What you need to do: What is needed here is an exact printout of the data, with no pictures included.

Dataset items
Segment Open

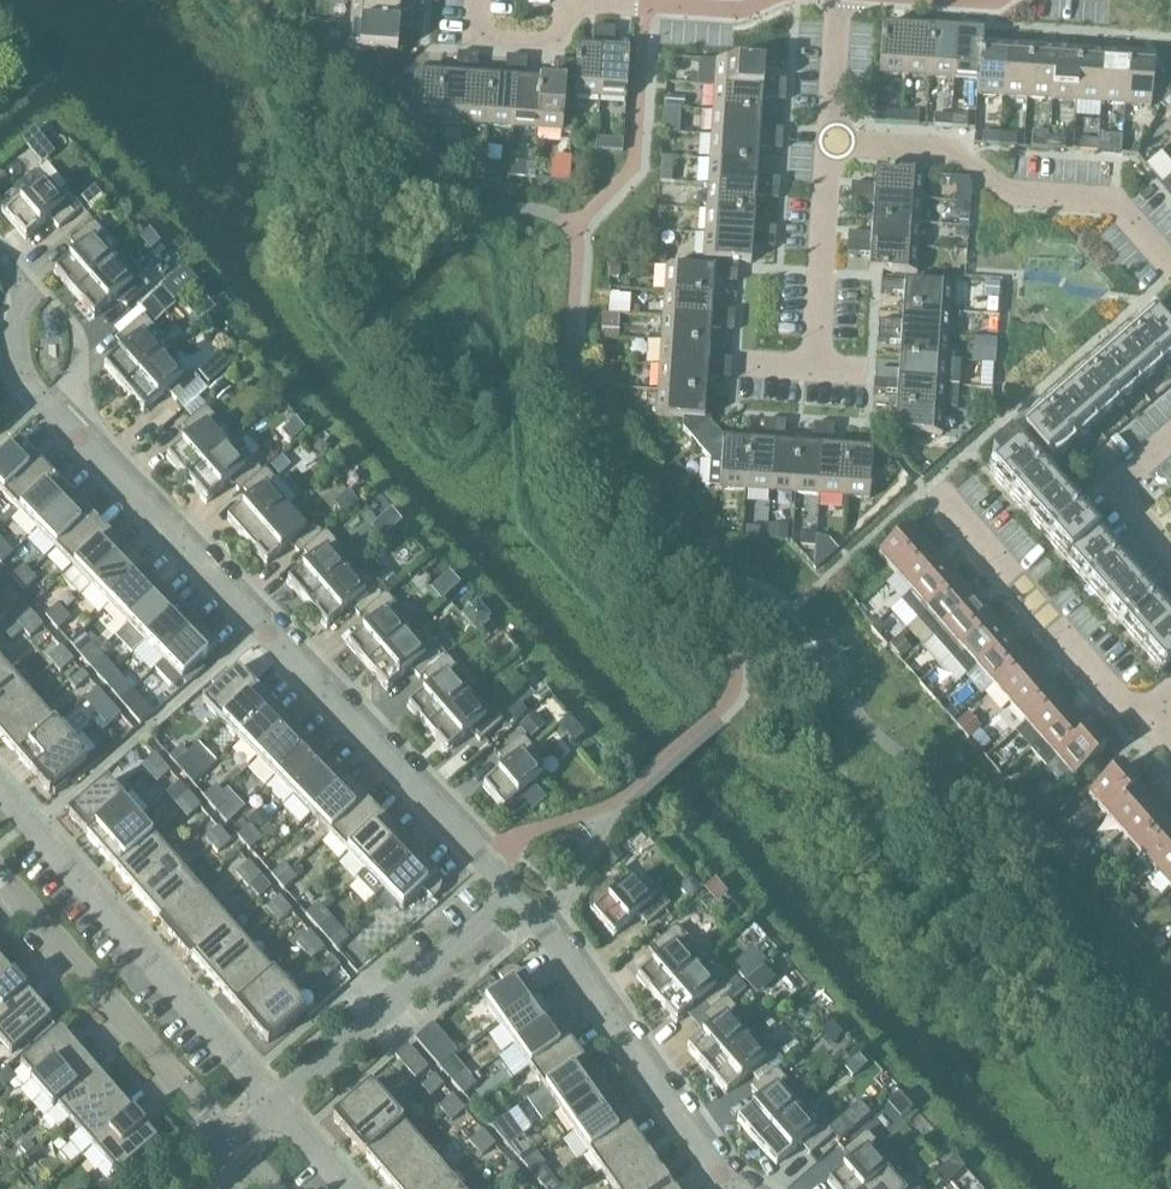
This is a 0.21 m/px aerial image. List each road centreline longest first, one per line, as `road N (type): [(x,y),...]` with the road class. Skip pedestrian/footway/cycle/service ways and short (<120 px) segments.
road 1 (residential): [(515,900),(28,388),(15,346),(28,291),(0,259)]
road 2 (residential): [(272,1107),(0,784)]
road 3 (residential): [(1170,269),(1130,212),(1102,201),(1004,191),(962,152),(826,144)]
road 4 (residential): [(738,1188),(515,900)]
road 5 (residential): [(0,883),(228,1142)]
road 6 (residential): [(272,1107),(515,900)]
road 7 (residential): [(1154,714),(1118,694),(939,494)]
road 8 (residential): [(813,368),(826,144)]
road 9 (residential): [(563,2),(741,12),(766,0)]
road 10 (residential): [(826,144),(835,0)]

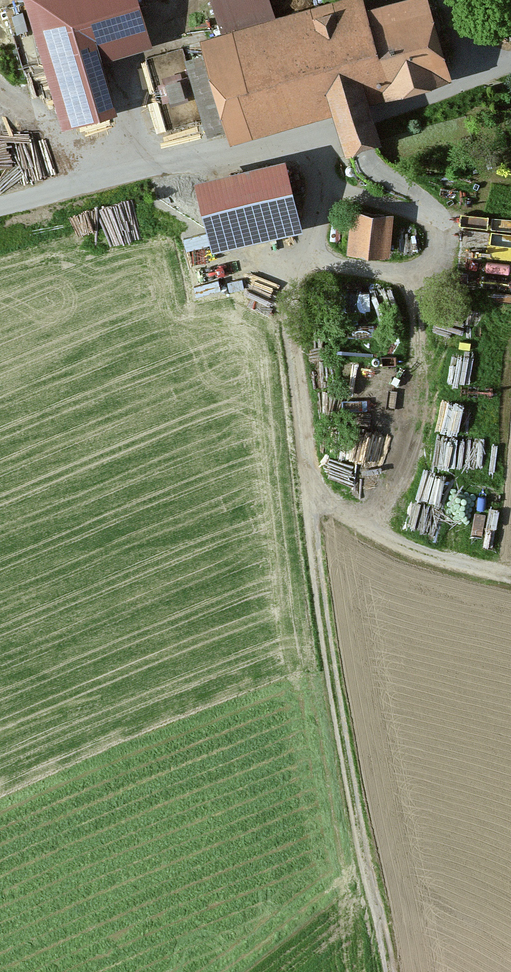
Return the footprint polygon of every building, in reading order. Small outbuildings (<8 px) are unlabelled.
[(102,64),(152,51),(138,0),(27,0),(62,129),(116,115),(102,64)] [(222,38),(202,44),(233,146),(335,115),(339,127),(347,155),(384,144),(375,115),(372,105),(455,80),(431,0),(414,0),(370,13),(366,0),(346,0),(276,21),(269,0),(210,0),(222,38)] [(282,168),(199,188),(214,250),(297,230),(282,168)] [(391,221),(353,217),(349,254),(388,257),(391,221)] [(400,428),(402,364),(359,363),(357,427),(400,428)]
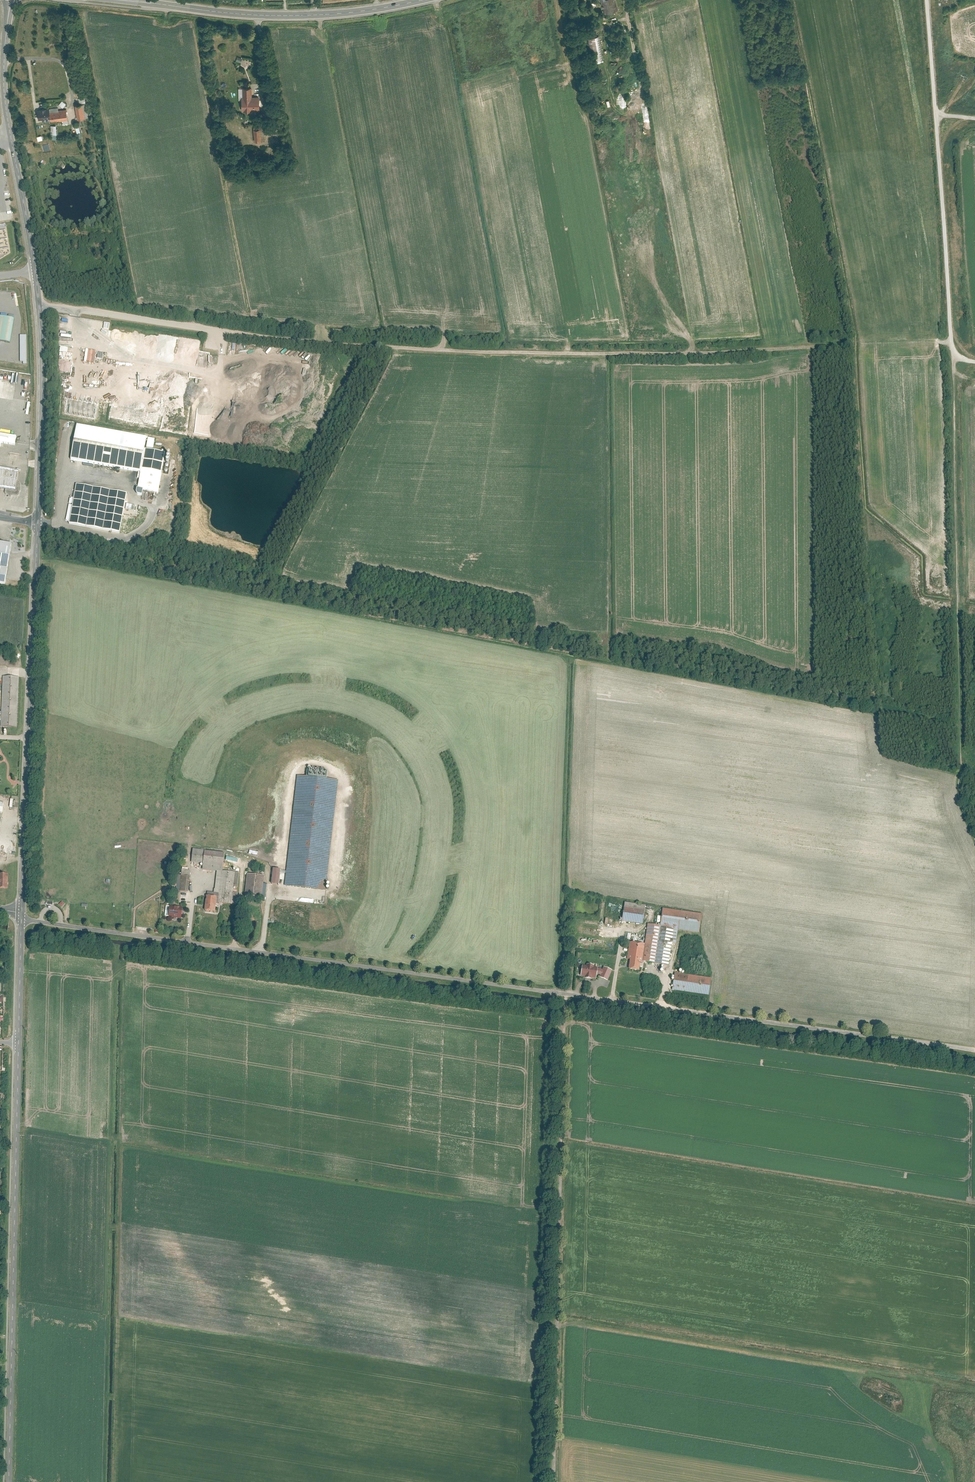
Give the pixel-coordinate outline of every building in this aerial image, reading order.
[(603,13),(617,9),(614,0),(600,0),(603,13)] [(598,36),(588,38),(591,62),(602,61),(598,36)] [(259,108),(259,97),(252,97),(251,88),(239,88),(239,99),(242,99),(243,110),(251,110),(251,109),(259,108)] [(82,104),(76,105),(78,118),(84,117),(82,104)] [(39,119),(51,117),(50,112),(49,108),(38,110),(39,119)] [(67,119),(66,110),(50,112),(51,117),(51,121),(67,119)] [(16,317),(0,315),(0,341),(12,342),(16,317)] [(146,437),(77,425),(71,460),(140,472),(144,449),(146,437)] [(1,443),(15,445),(17,435),(0,432),(0,447),(1,443)] [(165,453),(144,449),(140,472),(137,490),(158,494),(165,453)] [(5,488),(15,490),(17,481),(19,470),(0,467),(0,487),(5,488)] [(15,490),(5,488),(4,493),(6,494),(9,495),(8,497),(11,497),(12,495),(17,496),(19,495),(20,490),(20,491),(21,487),(20,487),(21,483),(20,482),(17,481),(15,490)] [(126,494),(77,484),(70,523),(119,532),(126,494)] [(169,508),(171,495),(164,494),(163,508),(169,508)] [(0,542),(0,584),(5,585),(11,544),(0,542)] [(19,677),(3,677),(1,726),(17,727),(19,677)] [(297,778),(284,888),(325,893),(338,782),(297,778)] [(222,874),(224,854),(193,851),(191,863),(204,864),(203,871),(222,874)] [(279,887),(281,871),(273,870),(271,886),(279,887)] [(178,876),(176,893),(188,894),(191,873),(182,872),(182,877),(178,876)] [(8,888),(8,873),(0,873),(0,887),(8,888)] [(239,875),(222,874),(219,904),(236,906),(237,895),(233,895),(233,889),(238,890),(239,875)] [(265,878),(247,876),(244,897),(262,899),(265,878)] [(219,896),(207,894),(207,899),(205,899),(204,913),(215,914),(216,905),(218,905),(219,896)] [(644,908),(623,905),(621,923),(642,926),(644,908)] [(183,908),(167,906),(166,916),(182,918),(183,908)] [(644,945),(641,962),(668,966),(671,946),(674,946),(677,931),(698,934),(700,916),(662,910),(659,928),(647,926),(644,945)] [(644,945),(629,943),(626,961),(628,961),(627,972),(637,974),(639,965),(641,965),(641,962),(644,945)] [(586,965),(581,964),(580,976),(596,978),(598,966),(593,966),(594,963),(587,963),(586,965)] [(603,966),(602,968),(600,967),(597,973),(600,974),(599,976),(608,979),(612,969),(603,966)] [(710,980),(673,975),(671,993),(708,998),(710,980)]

Segment Closed

Result of this task:
This is a 0.21 m/px aerial image. List each road centreline longest first, one per line, as `road N (type): [(x,y),...]` with the road class. Skip pedestrian/footway/cycle/service ways and short (<120 px) segments.
road 1 (residential): [(515,900),(28,388),(15,346),(28,291),(0,259)]
road 2 (residential): [(272,1107),(0,784)]
road 3 (residential): [(1170,269),(1130,212),(1102,201),(1004,191),(962,152),(826,144)]
road 4 (residential): [(738,1188),(515,900)]
road 5 (residential): [(0,883),(228,1142)]
road 6 (residential): [(272,1107),(515,900)]
road 7 (residential): [(1154,714),(1118,694),(939,494)]
road 8 (residential): [(813,368),(826,144)]
road 9 (residential): [(563,2),(741,12),(766,0)]
road 10 (residential): [(826,144),(835,0)]

Return the footprint polygon of every building, in reading order. Small outbuildings (<8 px) are unlabelled.
[(102,64),(152,51),(138,0),(27,0),(62,129),(116,115),(102,64)] [(222,38),(202,44),(233,146),(335,115),(339,127),(347,155),(384,144),(375,115),(372,105),(455,80),(431,0),(414,0),(370,13),(366,0),(346,0),(276,21),(269,0),(210,0),(222,38)] [(282,168),(199,188),(214,250),(297,230),(282,168)] [(391,221),(353,217),(349,254),(388,257),(391,221)] [(400,428),(402,364),(359,363),(357,427),(400,428)]
Give the pixel-coordinate outline of every building in this aerial image, reading order.
[(603,13),(617,9),(614,0),(600,0),(603,13)] [(598,36),(588,38),(591,62),(602,61),(598,36)] [(259,108),(259,97),(252,97),(251,88),(239,88),(239,99),(242,99),(243,110),(251,110),(251,109),(259,108)] [(82,104),(76,105),(78,118),(84,117),(82,104)] [(39,119),(51,117),(50,112),(49,108),(38,110),(39,119)] [(67,119),(66,110),(50,112),(51,117),(51,121),(67,119)] [(16,317),(0,315),(0,341),(12,342),(16,317)] [(146,437),(77,425),(71,460),(140,472),(144,449),(146,437)] [(1,443),(15,445),(17,435),(0,432),(0,447),(1,443)] [(165,453),(144,449),(140,472),(137,490),(158,494),(165,453)] [(5,488),(15,490),(17,481),(19,470),(0,467),(0,487),(5,488)] [(15,490),(5,488),(4,493),(6,494),(9,495),(8,497),(11,497),(12,495),(17,496),(19,495),(20,490),(20,491),(21,487),(20,487),(21,483),(20,482),(17,481),(15,490)] [(126,494),(77,484),(70,523),(119,532),(126,494)] [(169,508),(171,495),(164,494),(163,508),(169,508)] [(0,542),(0,584),(5,585),(11,544),(0,542)] [(19,677),(3,677),(1,726),(17,727),(19,677)] [(297,778),(284,888),(325,893),(338,782),(297,778)] [(222,874),(224,854),(193,851),(191,863),(204,864),(203,871),(222,874)] [(279,887),(281,871),(273,870),(271,886),(279,887)] [(178,876),(176,893),(188,894),(191,873),(182,872),(182,877),(178,876)] [(8,888),(8,873),(0,873),(0,887),(8,888)] [(239,875),(222,874),(219,904),(236,906),(237,895),(233,895),(233,889),(238,890),(239,875)] [(265,878),(247,876),(244,897),(262,899),(265,878)] [(219,896),(207,894),(207,899),(205,899),(204,913),(215,914),(216,905),(218,905),(219,896)] [(644,908),(623,905),(621,923),(642,926),(644,908)] [(183,908),(167,906),(166,916),(182,918),(183,908)] [(644,945),(641,962),(668,966),(671,946),(674,946),(677,931),(698,934),(700,916),(662,910),(659,928),(647,926),(644,945)] [(644,945),(629,943),(626,961),(628,961),(627,972),(637,974),(639,965),(641,965),(641,962),(644,945)] [(586,965),(581,964),(580,976),(596,978),(598,966),(593,966),(594,963),(587,963),(586,965)] [(603,966),(602,968),(600,967),(597,973),(600,974),(599,976),(608,979),(612,969),(603,966)] [(710,980),(673,975),(671,993),(708,998),(710,980)]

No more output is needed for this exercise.